Image comparison data:
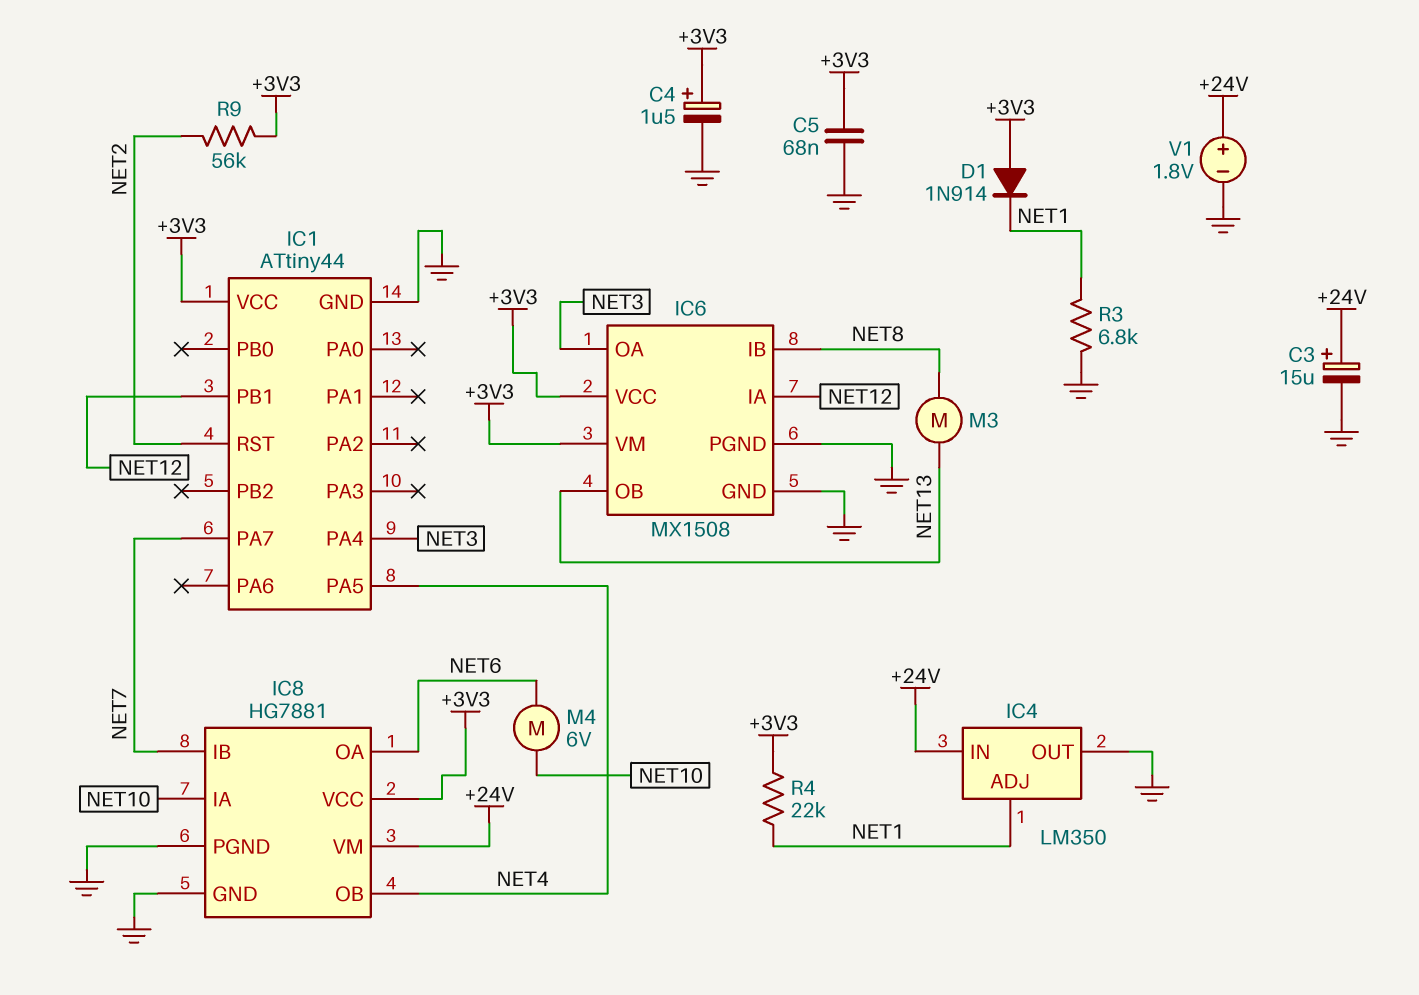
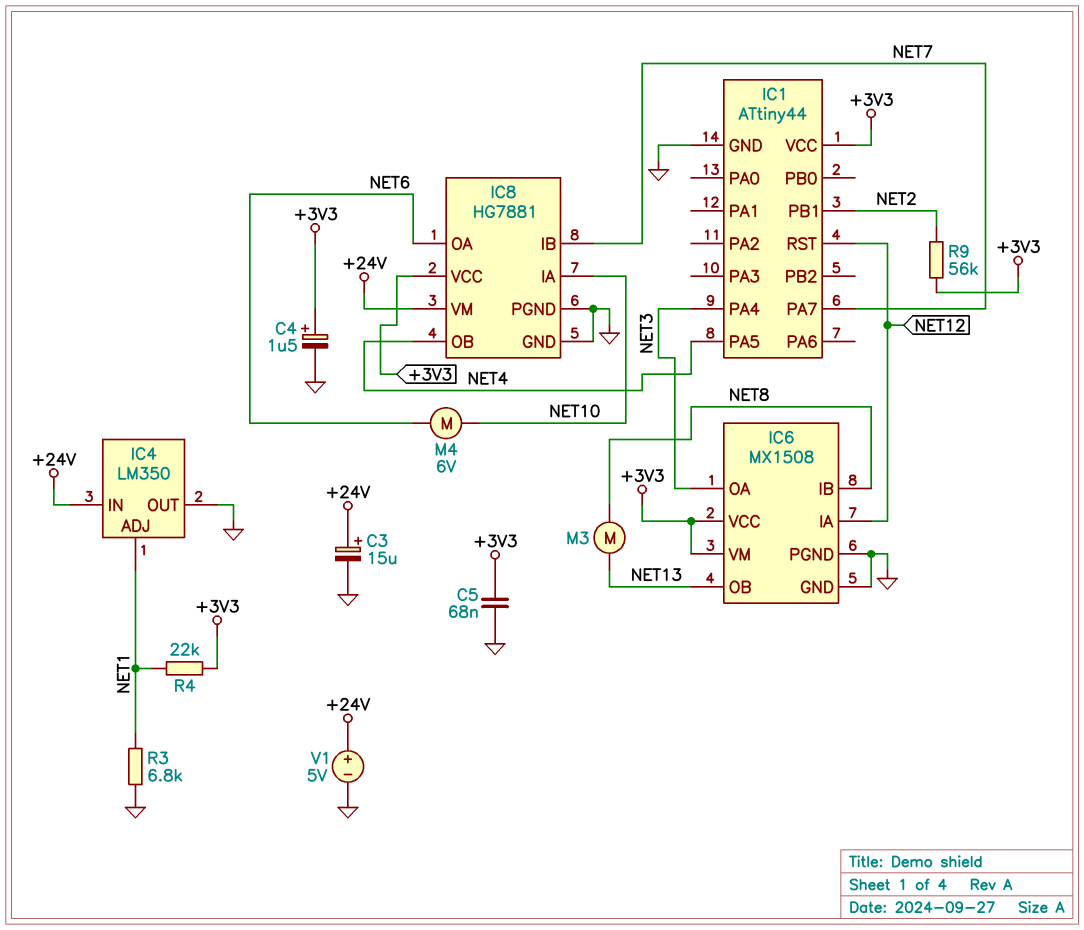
D1: diode 1N914 (A +3V3, K NET1) -> none
IC1 pin PB1: NET12 -> NET2
IC1 pin RST: NET2 -> NET12
V1: 1.8V (plus +24V, minus GND) -> 5V (plus +24V, minus GND)

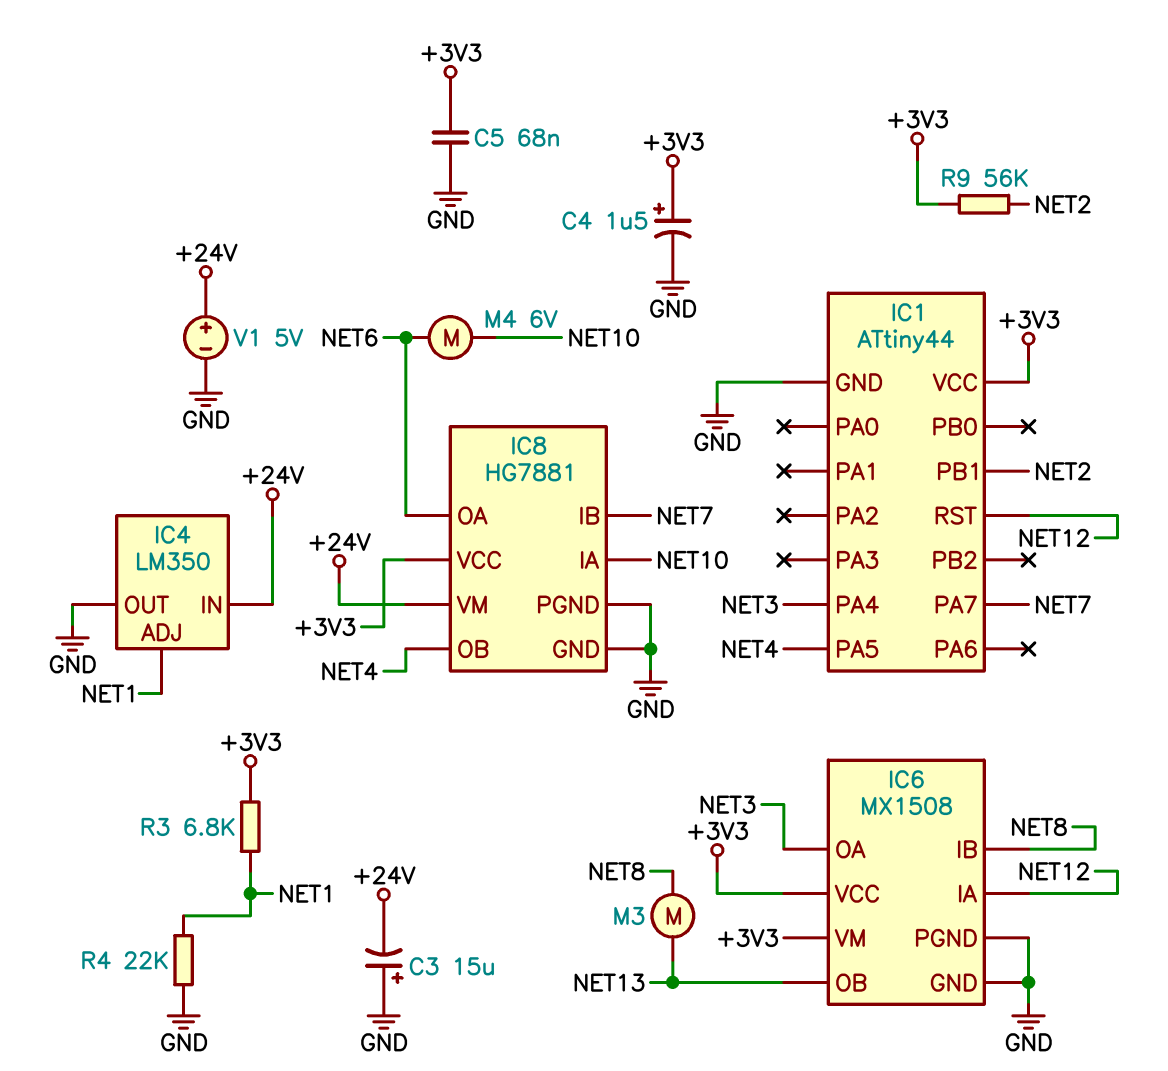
C3: 15uF (plus +24V, minus GND) -> 15uF (plus GND, minus +24V)
R3: 6.8k (GND, NET1) -> 6.8k (+3V3, NET1)
R4: 22k (+3V3, NET1) -> 22k (GND, NET1)

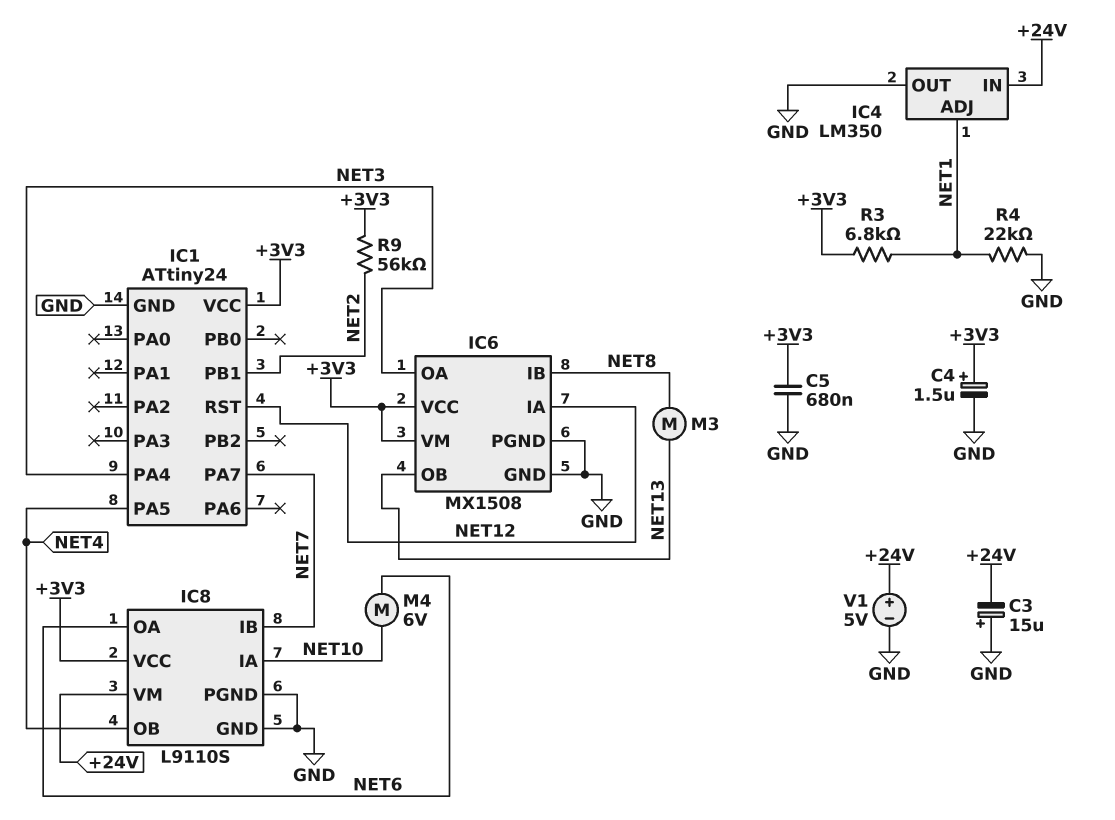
C5: 68nF (+3V3, GND) -> 680nF (+3V3, GND)
IC1: ATtiny44 -> ATtiny24
IC8: HG7881 -> L9110S

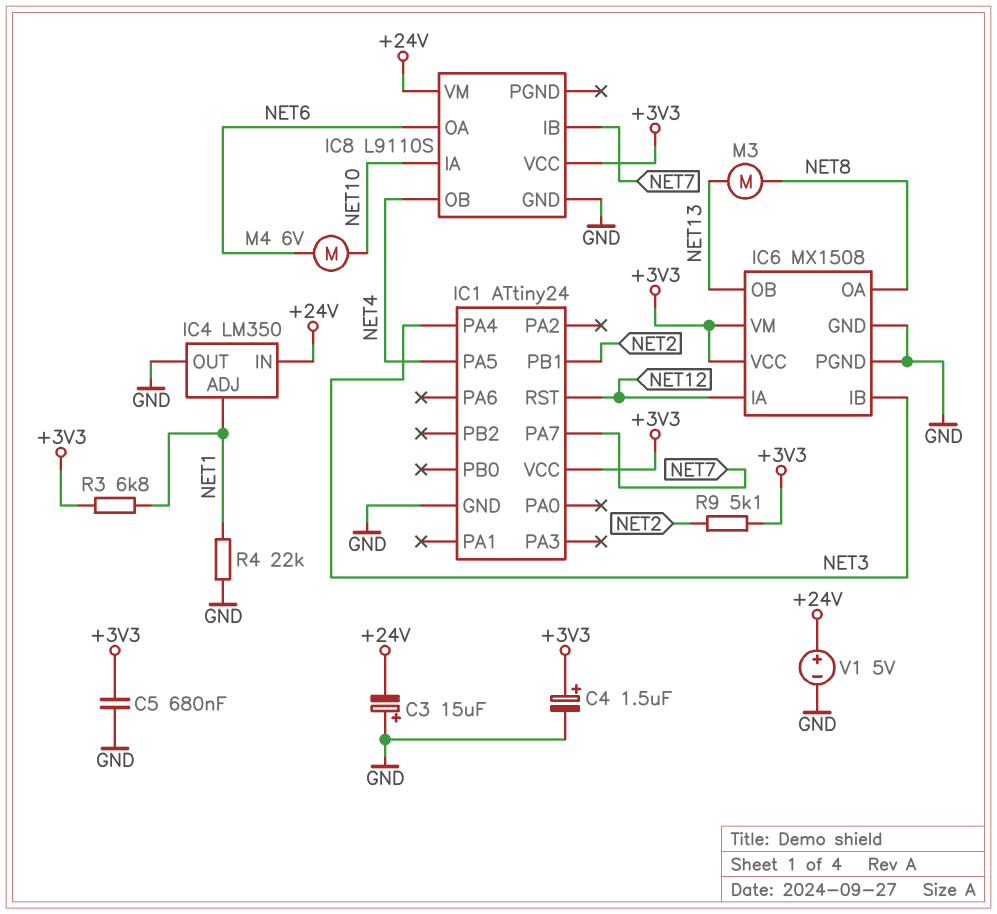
IC6 pin IB: NET8 -> NET3
IC6 pin OA: NET3 -> NET8
IC8 pin PGND: GND -> none
R9: 56k (+3V3, NET2) -> 5.1k (+3V3, NET2)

DIRECTIONS: Your answer should consist of each line of the data above in which the word "none" occurs.

OUTPUT OF THE EXERCISE:
D1: diode 1N914 (A +3V3, K NET1) -> none
IC8 pin PGND: GND -> none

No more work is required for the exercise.